### PROVIDED DATA
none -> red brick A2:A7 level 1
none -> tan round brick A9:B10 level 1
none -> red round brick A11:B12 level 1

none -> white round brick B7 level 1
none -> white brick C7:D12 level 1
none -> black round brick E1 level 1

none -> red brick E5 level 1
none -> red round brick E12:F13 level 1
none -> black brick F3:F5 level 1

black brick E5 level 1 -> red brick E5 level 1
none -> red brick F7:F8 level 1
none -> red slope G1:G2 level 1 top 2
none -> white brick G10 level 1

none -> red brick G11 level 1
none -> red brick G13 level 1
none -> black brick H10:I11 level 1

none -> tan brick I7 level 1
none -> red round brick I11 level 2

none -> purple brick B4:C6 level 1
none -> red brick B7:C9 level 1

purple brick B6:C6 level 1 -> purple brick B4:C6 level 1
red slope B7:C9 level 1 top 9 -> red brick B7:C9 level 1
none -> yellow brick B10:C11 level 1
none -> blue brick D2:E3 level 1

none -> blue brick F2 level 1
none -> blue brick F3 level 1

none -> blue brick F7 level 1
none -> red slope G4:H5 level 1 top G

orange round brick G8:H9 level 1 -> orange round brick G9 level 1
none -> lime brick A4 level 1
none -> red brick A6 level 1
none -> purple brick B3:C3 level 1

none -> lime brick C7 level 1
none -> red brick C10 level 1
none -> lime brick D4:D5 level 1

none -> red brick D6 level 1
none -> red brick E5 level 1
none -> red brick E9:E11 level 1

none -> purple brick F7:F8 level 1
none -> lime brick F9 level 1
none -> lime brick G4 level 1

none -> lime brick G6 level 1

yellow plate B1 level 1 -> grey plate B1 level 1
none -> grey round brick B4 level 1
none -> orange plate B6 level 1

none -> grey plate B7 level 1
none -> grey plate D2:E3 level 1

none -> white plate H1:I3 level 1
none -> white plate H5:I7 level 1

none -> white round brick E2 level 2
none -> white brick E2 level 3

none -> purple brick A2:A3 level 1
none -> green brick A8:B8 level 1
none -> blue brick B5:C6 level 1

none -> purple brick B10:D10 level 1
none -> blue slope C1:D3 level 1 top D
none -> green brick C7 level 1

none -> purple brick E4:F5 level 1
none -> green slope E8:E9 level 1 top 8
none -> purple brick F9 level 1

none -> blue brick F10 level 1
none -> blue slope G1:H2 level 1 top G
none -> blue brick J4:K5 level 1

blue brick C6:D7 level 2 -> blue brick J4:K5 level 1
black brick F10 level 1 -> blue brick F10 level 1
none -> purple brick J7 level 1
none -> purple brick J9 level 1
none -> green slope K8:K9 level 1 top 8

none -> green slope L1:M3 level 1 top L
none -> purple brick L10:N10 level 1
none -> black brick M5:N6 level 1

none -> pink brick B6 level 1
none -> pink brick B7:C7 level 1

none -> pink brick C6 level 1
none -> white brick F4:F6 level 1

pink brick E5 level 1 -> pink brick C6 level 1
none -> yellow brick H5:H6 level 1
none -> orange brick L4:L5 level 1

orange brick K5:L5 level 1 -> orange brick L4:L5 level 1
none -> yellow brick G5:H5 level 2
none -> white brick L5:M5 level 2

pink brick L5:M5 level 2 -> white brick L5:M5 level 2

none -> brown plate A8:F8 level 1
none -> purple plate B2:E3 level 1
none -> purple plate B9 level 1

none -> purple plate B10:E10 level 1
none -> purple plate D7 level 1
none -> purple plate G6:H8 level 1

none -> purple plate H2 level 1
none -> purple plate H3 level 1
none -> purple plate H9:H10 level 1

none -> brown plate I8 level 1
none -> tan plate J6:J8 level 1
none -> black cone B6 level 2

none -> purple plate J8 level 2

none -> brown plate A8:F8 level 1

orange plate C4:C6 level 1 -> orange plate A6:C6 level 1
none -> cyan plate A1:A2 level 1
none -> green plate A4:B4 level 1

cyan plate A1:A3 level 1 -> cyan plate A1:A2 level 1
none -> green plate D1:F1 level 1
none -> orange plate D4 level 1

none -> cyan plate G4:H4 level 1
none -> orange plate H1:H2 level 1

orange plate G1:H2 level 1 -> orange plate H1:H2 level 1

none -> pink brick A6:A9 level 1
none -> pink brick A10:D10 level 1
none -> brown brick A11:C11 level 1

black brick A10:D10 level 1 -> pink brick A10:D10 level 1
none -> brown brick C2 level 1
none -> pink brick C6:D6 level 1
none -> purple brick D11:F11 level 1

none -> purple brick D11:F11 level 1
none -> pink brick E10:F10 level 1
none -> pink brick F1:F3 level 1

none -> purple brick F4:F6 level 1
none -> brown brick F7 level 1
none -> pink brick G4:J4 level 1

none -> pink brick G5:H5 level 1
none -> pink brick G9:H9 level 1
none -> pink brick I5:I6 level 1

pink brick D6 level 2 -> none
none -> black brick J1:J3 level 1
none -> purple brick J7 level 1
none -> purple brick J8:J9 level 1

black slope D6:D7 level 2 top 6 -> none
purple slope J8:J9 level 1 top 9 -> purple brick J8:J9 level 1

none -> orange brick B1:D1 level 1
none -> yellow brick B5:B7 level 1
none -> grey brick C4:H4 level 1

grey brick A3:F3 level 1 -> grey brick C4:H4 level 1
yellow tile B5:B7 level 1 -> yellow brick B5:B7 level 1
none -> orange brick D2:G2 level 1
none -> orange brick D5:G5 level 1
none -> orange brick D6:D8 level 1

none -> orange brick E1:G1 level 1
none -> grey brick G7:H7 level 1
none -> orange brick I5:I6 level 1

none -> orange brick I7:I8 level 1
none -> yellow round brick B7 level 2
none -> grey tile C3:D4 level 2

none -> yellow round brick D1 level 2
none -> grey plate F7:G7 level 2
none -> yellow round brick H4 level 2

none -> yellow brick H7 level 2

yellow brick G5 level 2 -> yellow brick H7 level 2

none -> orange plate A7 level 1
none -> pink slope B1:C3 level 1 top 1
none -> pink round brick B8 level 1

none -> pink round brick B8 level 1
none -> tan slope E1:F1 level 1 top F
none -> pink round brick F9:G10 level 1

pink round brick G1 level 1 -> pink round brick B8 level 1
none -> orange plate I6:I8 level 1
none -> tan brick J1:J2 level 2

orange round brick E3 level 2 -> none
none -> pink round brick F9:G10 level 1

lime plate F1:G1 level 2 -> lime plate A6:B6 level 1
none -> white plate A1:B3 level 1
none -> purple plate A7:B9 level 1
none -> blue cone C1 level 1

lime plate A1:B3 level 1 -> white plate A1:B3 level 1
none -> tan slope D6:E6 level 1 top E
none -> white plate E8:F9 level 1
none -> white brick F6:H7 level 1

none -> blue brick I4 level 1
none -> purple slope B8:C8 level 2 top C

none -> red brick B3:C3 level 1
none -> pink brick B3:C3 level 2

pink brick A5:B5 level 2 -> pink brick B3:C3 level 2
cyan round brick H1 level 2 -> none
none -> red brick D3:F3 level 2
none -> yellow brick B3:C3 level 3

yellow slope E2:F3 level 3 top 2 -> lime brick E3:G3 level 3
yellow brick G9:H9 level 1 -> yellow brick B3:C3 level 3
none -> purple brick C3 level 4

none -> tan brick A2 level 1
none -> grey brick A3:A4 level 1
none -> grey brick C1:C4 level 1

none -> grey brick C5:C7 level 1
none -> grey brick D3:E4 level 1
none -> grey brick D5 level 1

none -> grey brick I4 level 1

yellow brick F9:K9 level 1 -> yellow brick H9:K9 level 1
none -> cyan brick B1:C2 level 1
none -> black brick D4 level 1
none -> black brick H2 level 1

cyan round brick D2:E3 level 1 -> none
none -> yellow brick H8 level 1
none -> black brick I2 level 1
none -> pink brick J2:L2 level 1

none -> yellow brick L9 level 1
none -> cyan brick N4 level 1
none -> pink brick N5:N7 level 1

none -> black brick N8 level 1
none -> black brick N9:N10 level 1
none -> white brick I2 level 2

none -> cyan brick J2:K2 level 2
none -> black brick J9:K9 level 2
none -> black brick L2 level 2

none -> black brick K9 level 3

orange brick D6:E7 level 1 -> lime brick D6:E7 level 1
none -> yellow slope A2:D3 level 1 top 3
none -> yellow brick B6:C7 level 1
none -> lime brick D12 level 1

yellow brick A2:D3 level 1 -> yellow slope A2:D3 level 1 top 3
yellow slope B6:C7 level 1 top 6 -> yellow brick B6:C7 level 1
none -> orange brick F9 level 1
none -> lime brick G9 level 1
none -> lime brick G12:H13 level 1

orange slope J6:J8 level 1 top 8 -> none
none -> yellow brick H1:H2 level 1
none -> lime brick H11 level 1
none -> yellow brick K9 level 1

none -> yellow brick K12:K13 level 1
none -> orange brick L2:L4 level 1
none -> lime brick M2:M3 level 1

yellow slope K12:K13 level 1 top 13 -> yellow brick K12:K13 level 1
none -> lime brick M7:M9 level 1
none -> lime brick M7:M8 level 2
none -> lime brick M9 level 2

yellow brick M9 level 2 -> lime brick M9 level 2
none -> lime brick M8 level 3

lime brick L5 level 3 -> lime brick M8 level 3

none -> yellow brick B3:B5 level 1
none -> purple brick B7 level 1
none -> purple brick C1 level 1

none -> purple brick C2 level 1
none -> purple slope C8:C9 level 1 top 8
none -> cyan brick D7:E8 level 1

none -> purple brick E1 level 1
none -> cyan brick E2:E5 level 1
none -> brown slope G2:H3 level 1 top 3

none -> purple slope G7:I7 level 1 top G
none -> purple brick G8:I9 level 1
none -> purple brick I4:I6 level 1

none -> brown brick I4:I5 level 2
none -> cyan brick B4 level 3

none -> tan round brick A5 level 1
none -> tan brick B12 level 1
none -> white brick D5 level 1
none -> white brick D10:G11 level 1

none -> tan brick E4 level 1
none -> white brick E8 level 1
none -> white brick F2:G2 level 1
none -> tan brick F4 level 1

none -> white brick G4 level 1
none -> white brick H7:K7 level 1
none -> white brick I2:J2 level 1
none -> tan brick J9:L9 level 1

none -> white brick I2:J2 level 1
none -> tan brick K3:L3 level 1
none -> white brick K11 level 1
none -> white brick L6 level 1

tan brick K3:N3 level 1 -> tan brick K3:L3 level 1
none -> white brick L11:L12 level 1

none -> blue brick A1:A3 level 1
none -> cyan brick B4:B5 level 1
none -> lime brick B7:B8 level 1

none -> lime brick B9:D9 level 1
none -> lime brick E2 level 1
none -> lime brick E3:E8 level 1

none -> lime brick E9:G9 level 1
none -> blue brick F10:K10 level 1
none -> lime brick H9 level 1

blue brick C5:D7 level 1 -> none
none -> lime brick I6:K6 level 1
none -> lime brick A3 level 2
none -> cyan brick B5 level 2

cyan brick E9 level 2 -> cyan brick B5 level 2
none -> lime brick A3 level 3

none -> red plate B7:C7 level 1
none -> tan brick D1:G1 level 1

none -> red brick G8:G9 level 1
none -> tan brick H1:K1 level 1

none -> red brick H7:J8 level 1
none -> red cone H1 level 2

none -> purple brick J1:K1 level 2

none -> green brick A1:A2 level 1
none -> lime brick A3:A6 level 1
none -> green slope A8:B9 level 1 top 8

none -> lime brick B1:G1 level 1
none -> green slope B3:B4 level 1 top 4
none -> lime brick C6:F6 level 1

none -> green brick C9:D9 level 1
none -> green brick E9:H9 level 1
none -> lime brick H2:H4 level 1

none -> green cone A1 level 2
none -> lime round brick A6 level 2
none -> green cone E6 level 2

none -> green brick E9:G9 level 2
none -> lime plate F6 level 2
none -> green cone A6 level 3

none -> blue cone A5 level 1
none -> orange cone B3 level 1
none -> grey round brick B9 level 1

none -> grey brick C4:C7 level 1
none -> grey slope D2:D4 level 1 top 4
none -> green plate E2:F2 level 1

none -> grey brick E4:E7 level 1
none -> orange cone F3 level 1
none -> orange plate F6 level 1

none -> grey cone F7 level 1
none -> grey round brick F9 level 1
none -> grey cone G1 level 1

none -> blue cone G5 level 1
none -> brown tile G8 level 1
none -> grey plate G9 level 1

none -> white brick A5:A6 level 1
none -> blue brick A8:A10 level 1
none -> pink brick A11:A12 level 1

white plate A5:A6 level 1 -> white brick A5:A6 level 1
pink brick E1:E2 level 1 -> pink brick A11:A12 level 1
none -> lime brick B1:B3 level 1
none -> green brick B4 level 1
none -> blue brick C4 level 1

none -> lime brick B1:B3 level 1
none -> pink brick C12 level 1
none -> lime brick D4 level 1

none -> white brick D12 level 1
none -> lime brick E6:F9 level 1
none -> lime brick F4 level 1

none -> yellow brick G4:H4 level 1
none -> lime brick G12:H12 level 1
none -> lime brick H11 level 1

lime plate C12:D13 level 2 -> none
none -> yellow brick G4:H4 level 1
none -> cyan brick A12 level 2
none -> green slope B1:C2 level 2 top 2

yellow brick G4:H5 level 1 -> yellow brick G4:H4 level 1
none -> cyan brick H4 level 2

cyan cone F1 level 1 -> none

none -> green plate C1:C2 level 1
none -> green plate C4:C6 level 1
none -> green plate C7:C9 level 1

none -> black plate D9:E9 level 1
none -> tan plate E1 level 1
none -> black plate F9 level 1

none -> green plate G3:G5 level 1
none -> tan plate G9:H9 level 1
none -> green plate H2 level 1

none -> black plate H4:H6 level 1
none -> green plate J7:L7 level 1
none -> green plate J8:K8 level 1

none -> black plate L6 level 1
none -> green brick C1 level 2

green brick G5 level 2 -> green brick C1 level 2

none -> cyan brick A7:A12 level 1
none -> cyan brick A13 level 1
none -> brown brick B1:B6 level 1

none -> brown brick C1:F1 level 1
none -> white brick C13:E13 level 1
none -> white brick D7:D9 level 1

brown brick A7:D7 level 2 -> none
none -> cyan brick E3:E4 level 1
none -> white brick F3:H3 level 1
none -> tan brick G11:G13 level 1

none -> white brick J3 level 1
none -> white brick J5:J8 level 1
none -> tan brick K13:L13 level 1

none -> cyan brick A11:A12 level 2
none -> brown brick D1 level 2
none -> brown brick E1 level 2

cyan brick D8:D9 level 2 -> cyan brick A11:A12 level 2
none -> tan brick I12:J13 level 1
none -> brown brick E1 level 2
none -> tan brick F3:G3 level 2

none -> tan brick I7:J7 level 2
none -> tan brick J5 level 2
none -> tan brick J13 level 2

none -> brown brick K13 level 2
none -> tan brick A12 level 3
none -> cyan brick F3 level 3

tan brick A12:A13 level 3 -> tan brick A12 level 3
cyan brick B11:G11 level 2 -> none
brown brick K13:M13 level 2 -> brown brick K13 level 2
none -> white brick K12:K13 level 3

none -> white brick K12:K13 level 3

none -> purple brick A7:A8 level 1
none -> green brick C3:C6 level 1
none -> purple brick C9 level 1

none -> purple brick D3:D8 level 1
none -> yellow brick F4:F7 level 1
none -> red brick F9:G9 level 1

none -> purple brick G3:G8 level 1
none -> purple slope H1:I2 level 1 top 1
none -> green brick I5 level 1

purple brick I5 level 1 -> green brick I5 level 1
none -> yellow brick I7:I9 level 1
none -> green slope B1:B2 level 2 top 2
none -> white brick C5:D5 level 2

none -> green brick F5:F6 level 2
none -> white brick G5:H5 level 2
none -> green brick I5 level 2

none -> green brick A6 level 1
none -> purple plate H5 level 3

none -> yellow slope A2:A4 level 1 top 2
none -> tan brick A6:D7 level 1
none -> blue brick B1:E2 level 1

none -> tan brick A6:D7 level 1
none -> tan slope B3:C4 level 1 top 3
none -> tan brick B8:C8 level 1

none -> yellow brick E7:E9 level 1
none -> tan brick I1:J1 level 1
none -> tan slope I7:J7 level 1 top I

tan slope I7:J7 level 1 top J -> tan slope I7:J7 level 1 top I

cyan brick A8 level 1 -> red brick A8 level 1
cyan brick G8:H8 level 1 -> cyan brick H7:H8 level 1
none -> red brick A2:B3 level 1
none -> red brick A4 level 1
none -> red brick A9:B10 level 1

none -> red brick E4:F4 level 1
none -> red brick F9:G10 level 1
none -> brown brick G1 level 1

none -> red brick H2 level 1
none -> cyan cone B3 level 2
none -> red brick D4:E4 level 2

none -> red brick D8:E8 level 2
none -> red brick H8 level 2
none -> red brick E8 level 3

### TO DO
Using the listing above, return word for word each line from the one that has "none -> red cone H1 level 2" through the one that has "none -> green cone E6 level 2", and no line outside that range.

### YOUR SOLUTION
none -> red cone H1 level 2

none -> purple brick J1:K1 level 2

none -> green brick A1:A2 level 1
none -> lime brick A3:A6 level 1
none -> green slope A8:B9 level 1 top 8

none -> lime brick B1:G1 level 1
none -> green slope B3:B4 level 1 top 4
none -> lime brick C6:F6 level 1

none -> green brick C9:D9 level 1
none -> green brick E9:H9 level 1
none -> lime brick H2:H4 level 1

none -> green cone A1 level 2
none -> lime round brick A6 level 2
none -> green cone E6 level 2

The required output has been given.